* _About this exercise_
All that is needed is the listing, transcribed exactly and in full.

[Data records — start]

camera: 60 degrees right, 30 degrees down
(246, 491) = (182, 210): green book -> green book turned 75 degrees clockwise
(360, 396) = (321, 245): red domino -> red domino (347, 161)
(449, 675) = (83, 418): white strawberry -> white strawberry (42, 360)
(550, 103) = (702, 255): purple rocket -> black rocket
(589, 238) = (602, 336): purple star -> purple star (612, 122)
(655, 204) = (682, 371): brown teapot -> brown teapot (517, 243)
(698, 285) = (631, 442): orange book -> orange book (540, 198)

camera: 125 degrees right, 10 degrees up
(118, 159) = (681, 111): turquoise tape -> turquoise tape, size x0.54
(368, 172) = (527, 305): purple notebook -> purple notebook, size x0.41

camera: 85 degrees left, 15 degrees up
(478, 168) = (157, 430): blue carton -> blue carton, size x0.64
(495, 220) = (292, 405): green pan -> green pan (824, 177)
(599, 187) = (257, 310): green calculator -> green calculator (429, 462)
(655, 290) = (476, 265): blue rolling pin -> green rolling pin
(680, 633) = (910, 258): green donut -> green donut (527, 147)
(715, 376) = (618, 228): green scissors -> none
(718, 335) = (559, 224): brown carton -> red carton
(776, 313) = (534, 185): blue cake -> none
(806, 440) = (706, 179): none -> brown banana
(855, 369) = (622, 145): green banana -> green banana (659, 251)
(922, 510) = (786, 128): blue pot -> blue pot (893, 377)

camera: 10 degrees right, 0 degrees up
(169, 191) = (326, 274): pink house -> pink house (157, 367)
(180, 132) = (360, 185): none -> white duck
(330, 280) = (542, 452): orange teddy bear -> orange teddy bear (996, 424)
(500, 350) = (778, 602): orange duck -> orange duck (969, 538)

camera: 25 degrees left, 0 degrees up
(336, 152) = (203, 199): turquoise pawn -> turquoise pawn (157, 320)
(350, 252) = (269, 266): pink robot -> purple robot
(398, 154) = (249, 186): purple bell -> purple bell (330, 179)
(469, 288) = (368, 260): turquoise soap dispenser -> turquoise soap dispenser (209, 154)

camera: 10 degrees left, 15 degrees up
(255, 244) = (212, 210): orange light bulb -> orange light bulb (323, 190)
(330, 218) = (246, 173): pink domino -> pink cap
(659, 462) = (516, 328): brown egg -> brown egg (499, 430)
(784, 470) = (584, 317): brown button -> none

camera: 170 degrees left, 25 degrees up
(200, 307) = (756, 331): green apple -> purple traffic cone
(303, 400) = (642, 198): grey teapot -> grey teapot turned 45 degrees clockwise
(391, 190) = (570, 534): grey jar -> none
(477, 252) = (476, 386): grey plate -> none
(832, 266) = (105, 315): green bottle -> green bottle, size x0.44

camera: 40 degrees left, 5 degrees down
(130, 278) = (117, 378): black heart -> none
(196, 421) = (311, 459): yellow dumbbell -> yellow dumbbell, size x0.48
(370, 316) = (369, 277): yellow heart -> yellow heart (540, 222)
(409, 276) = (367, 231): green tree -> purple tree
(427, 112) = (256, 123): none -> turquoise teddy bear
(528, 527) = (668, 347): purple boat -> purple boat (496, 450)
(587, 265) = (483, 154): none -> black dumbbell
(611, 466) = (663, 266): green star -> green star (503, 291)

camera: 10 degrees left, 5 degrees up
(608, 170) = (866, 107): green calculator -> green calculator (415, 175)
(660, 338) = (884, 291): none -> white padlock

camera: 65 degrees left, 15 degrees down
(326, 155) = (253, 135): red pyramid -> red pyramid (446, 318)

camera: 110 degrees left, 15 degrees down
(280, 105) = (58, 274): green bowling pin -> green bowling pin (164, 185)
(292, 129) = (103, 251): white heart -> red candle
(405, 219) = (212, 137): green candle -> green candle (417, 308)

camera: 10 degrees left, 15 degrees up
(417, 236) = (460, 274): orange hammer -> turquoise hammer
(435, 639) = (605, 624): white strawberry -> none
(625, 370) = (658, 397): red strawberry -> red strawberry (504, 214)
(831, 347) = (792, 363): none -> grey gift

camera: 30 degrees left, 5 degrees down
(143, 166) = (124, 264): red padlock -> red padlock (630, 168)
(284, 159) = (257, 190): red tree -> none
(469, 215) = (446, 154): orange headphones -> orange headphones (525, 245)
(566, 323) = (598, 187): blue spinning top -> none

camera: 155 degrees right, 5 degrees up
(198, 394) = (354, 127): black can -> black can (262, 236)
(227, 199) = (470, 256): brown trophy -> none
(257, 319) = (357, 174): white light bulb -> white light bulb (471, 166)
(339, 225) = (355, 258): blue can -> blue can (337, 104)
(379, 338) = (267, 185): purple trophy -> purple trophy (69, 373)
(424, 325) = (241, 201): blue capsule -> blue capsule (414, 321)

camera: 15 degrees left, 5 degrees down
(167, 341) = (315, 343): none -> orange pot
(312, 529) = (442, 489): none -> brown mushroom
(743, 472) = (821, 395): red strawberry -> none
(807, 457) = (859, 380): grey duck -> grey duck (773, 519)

[Data records — finish]

* _Reply to the task_
camera: 60 degrees right, 30 degrees down
(246, 491) = (182, 210): green book -> green book turned 75 degrees clockwise
(360, 396) = (321, 245): red domino -> red domino (347, 161)
(449, 675) = (83, 418): white strawberry -> white strawberry (42, 360)
(550, 103) = (702, 255): purple rocket -> black rocket
(589, 238) = (602, 336): purple star -> purple star (612, 122)
(655, 204) = (682, 371): brown teapot -> brown teapot (517, 243)
(698, 285) = (631, 442): orange book -> orange book (540, 198)

camera: 125 degrees right, 10 degrees up
(118, 159) = (681, 111): turquoise tape -> turquoise tape, size x0.54
(368, 172) = (527, 305): purple notebook -> purple notebook, size x0.41

camera: 85 degrees left, 15 degrees up
(478, 168) = (157, 430): blue carton -> blue carton, size x0.64
(495, 220) = (292, 405): green pan -> green pan (824, 177)
(599, 187) = (257, 310): green calculator -> green calculator (429, 462)
(655, 290) = (476, 265): blue rolling pin -> green rolling pin
(680, 633) = (910, 258): green donut -> green donut (527, 147)
(715, 376) = (618, 228): green scissors -> none
(718, 335) = (559, 224): brown carton -> red carton
(776, 313) = (534, 185): blue cake -> none
(806, 440) = (706, 179): none -> brown banana
(855, 369) = (622, 145): green banana -> green banana (659, 251)
(922, 510) = (786, 128): blue pot -> blue pot (893, 377)

camera: 10 degrees right, 0 degrees up
(169, 191) = (326, 274): pink house -> pink house (157, 367)
(180, 132) = (360, 185): none -> white duck
(330, 280) = (542, 452): orange teddy bear -> orange teddy bear (996, 424)
(500, 350) = (778, 602): orange duck -> orange duck (969, 538)

camera: 25 degrees left, 0 degrees up
(336, 152) = (203, 199): turquoise pawn -> turquoise pawn (157, 320)
(350, 252) = (269, 266): pink robot -> purple robot
(398, 154) = (249, 186): purple bell -> purple bell (330, 179)
(469, 288) = (368, 260): turquoise soap dispenser -> turquoise soap dispenser (209, 154)

camera: 10 degrees left, 15 degrees up
(255, 244) = (212, 210): orange light bulb -> orange light bulb (323, 190)
(330, 218) = (246, 173): pink domino -> pink cap
(659, 462) = (516, 328): brown egg -> brown egg (499, 430)
(784, 470) = (584, 317): brown button -> none

camera: 170 degrees left, 25 degrees up
(200, 307) = (756, 331): green apple -> purple traffic cone
(303, 400) = (642, 198): grey teapot -> grey teapot turned 45 degrees clockwise
(391, 190) = (570, 534): grey jar -> none
(477, 252) = (476, 386): grey plate -> none
(832, 266) = (105, 315): green bottle -> green bottle, size x0.44

camera: 40 degrees left, 5 degrees down
(130, 278) = (117, 378): black heart -> none
(196, 421) = (311, 459): yellow dumbbell -> yellow dumbbell, size x0.48
(370, 316) = (369, 277): yellow heart -> yellow heart (540, 222)
(409, 276) = (367, 231): green tree -> purple tree
(427, 112) = (256, 123): none -> turquoise teddy bear
(528, 527) = (668, 347): purple boat -> purple boat (496, 450)
(587, 265) = (483, 154): none -> black dumbbell
(611, 466) = (663, 266): green star -> green star (503, 291)

camera: 10 degrees left, 5 degrees up
(608, 170) = (866, 107): green calculator -> green calculator (415, 175)
(660, 338) = (884, 291): none -> white padlock

camera: 65 degrees left, 15 degrees down
(326, 155) = (253, 135): red pyramid -> red pyramid (446, 318)

camera: 110 degrees left, 15 degrees down
(280, 105) = (58, 274): green bowling pin -> green bowling pin (164, 185)
(292, 129) = (103, 251): white heart -> red candle
(405, 219) = (212, 137): green candle -> green candle (417, 308)

camera: 10 degrees left, 15 degrees up
(417, 236) = (460, 274): orange hammer -> turquoise hammer
(435, 639) = (605, 624): white strawberry -> none
(625, 370) = (658, 397): red strawberry -> red strawberry (504, 214)
(831, 347) = (792, 363): none -> grey gift

camera: 30 degrees left, 5 degrees down
(143, 166) = (124, 264): red padlock -> red padlock (630, 168)
(284, 159) = (257, 190): red tree -> none
(469, 215) = (446, 154): orange headphones -> orange headphones (525, 245)
(566, 323) = (598, 187): blue spinning top -> none

camera: 155 degrees right, 5 degrees up
(198, 394) = (354, 127): black can -> black can (262, 236)
(227, 199) = (470, 256): brown trophy -> none
(257, 319) = (357, 174): white light bulb -> white light bulb (471, 166)
(339, 225) = (355, 258): blue can -> blue can (337, 104)
(379, 338) = (267, 185): purple trophy -> purple trophy (69, 373)
(424, 325) = (241, 201): blue capsule -> blue capsule (414, 321)

camera: 15 degrees left, 5 degrees down
(167, 341) = (315, 343): none -> orange pot
(312, 529) = (442, 489): none -> brown mushroom
(743, 472) = (821, 395): red strawberry -> none
(807, 457) = (859, 380): grey duck -> grey duck (773, 519)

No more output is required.